Description of the task: Nothing but an exact copy is wanted: the line with "IC2 pin TXD: +5V -> none" and each line after it in the data below, last line included.

Change listing data:
--------

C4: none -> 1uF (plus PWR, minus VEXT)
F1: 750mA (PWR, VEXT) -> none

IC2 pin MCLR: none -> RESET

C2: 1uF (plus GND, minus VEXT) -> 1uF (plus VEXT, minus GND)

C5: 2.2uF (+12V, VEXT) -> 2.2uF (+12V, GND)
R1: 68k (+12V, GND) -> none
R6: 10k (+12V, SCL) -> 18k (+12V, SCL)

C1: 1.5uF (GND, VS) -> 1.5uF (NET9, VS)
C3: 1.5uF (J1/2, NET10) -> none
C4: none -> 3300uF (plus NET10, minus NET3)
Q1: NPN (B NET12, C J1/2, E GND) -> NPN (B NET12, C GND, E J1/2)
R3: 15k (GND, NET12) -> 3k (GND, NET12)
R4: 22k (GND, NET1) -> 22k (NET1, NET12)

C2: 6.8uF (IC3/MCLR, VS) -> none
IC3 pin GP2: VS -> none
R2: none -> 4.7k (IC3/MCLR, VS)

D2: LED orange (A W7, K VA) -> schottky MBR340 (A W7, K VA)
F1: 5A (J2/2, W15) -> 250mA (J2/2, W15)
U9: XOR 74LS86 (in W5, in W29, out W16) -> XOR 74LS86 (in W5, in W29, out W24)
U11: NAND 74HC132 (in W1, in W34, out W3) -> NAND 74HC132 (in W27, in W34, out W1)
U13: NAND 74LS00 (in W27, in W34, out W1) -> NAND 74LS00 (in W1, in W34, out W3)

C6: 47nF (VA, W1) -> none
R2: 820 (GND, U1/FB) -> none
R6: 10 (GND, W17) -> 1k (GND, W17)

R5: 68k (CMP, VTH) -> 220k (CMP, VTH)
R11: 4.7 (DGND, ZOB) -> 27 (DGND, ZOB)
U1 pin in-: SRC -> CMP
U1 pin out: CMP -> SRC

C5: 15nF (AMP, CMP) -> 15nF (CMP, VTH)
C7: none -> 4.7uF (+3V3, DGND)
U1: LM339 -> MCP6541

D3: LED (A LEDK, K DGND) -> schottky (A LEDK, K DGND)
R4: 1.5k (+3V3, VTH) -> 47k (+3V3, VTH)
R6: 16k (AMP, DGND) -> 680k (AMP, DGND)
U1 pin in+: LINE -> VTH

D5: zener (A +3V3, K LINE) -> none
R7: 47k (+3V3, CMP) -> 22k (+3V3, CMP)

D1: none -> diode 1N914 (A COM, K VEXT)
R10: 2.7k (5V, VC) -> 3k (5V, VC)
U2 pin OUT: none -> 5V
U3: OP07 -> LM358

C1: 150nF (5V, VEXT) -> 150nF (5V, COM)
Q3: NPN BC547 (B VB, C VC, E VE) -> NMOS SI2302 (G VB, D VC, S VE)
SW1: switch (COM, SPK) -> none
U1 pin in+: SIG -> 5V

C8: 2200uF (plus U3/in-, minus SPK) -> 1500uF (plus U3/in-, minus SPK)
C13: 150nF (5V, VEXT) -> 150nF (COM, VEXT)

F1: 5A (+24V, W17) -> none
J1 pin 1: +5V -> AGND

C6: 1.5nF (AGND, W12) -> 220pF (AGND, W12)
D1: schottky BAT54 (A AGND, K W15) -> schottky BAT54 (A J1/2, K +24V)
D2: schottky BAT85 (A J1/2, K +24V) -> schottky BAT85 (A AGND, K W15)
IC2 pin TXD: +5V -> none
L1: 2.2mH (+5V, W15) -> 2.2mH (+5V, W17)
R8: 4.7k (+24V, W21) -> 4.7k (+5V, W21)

--------

Solution:
IC2 pin TXD: +5V -> none
L1: 2.2mH (+5V, W15) -> 2.2mH (+5V, W17)
R8: 4.7k (+24V, W21) -> 4.7k (+5V, W21)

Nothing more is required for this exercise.